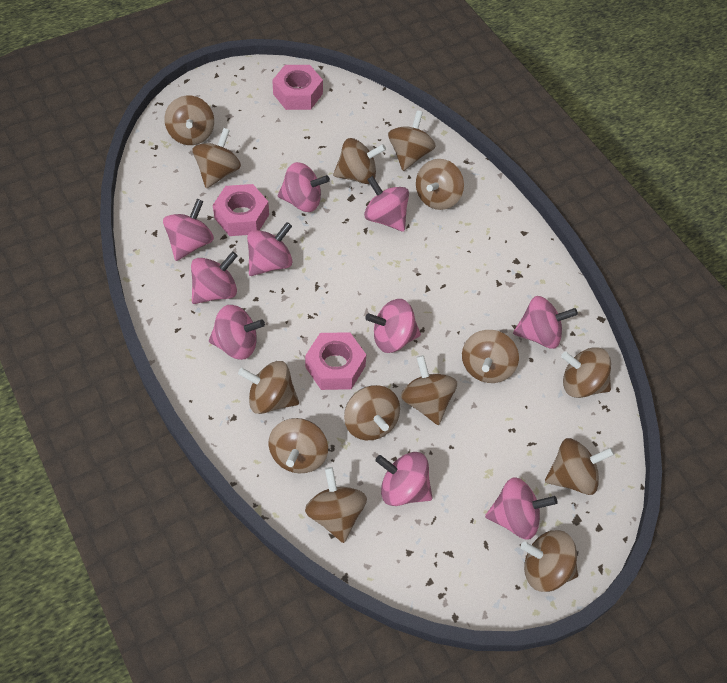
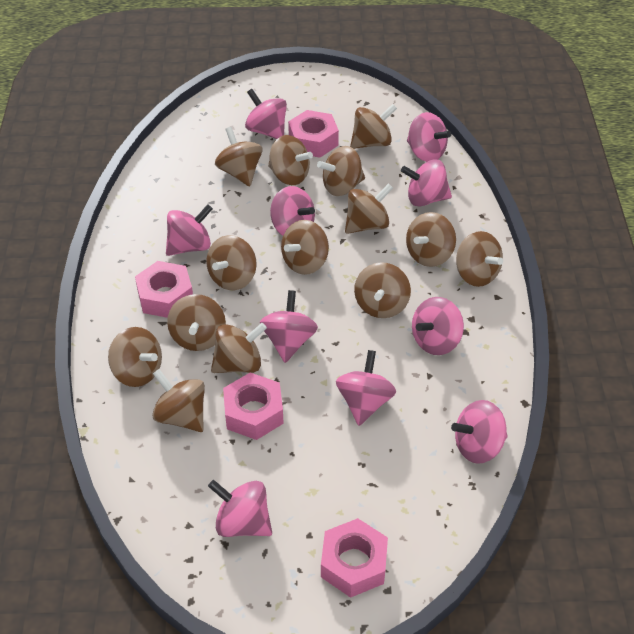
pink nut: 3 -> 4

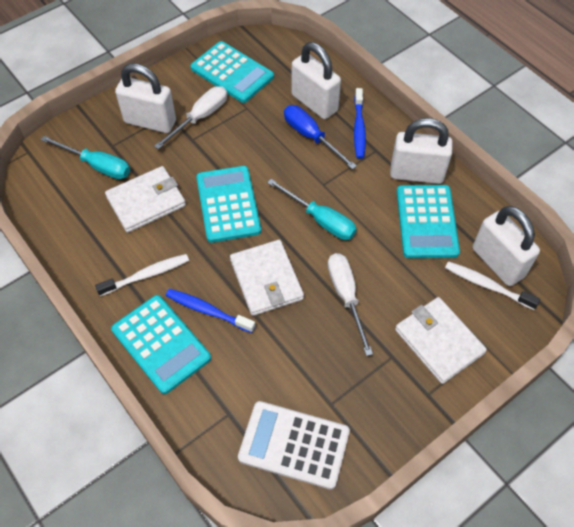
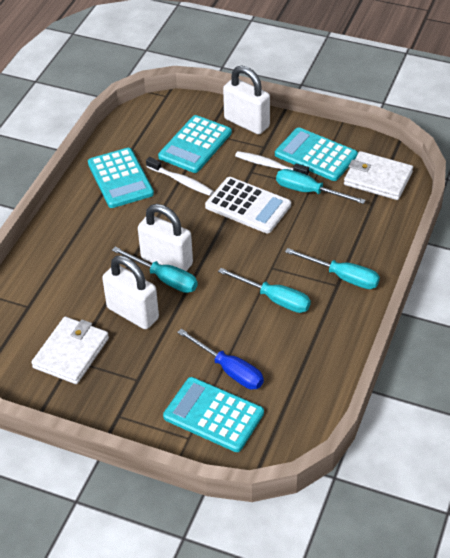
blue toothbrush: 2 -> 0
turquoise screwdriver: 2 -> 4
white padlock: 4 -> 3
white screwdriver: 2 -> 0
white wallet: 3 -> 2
────────────────────
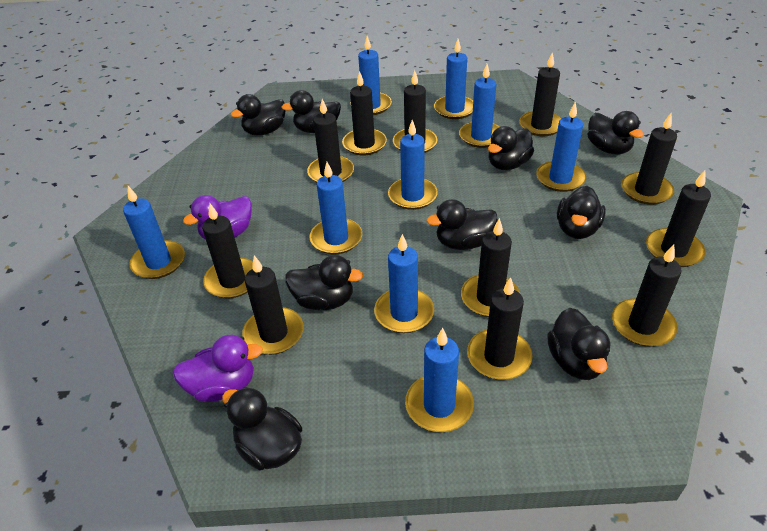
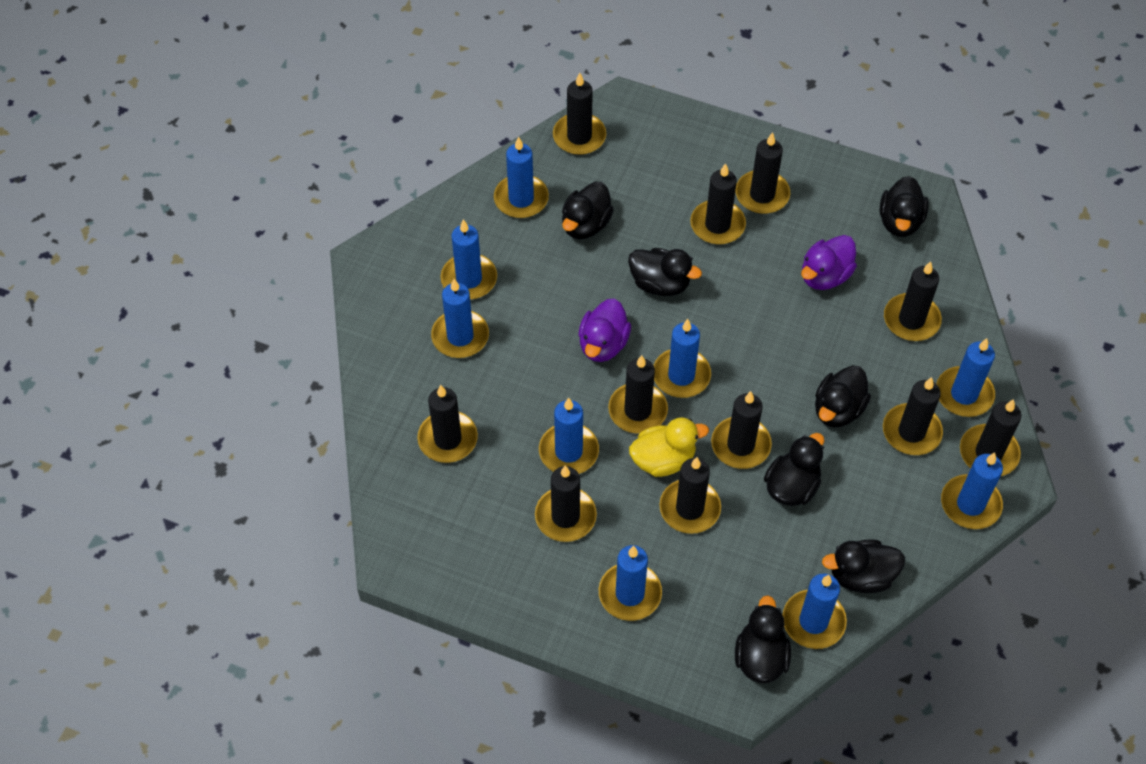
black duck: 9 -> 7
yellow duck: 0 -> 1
────────────────────
### TASK REQUIREMENTS
Scan the material above. Copy each line that holds the word "screwdriver".

### SOLUTION TO THIS EXERCISE
turquoise screwdriver: 2 -> 4
white screwdriver: 2 -> 0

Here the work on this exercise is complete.